Data to examine
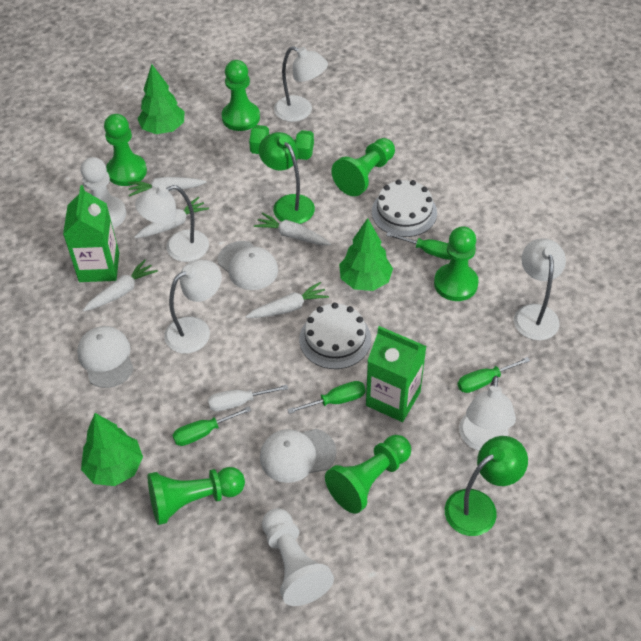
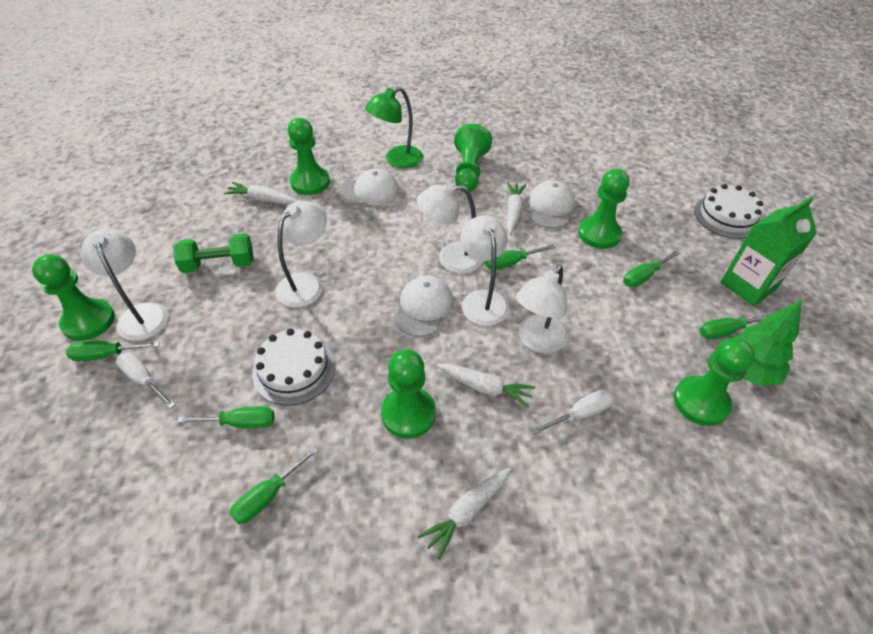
green carton: 2 -> 1
green lamp: 2 -> 1
green screwdriver: 4 -> 6
green tree: 3 -> 1
white carrot: 5 -> 4
white pawn: 2 -> 0
white screwdriver: 1 -> 2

Problem description
Reproduce every entry exactly, but omit each picture.

Task response
green carton: 2 -> 1
green lamp: 2 -> 1
green screwdriver: 4 -> 6
green tree: 3 -> 1
white carrot: 5 -> 4
white pawn: 2 -> 0
white screwdriver: 1 -> 2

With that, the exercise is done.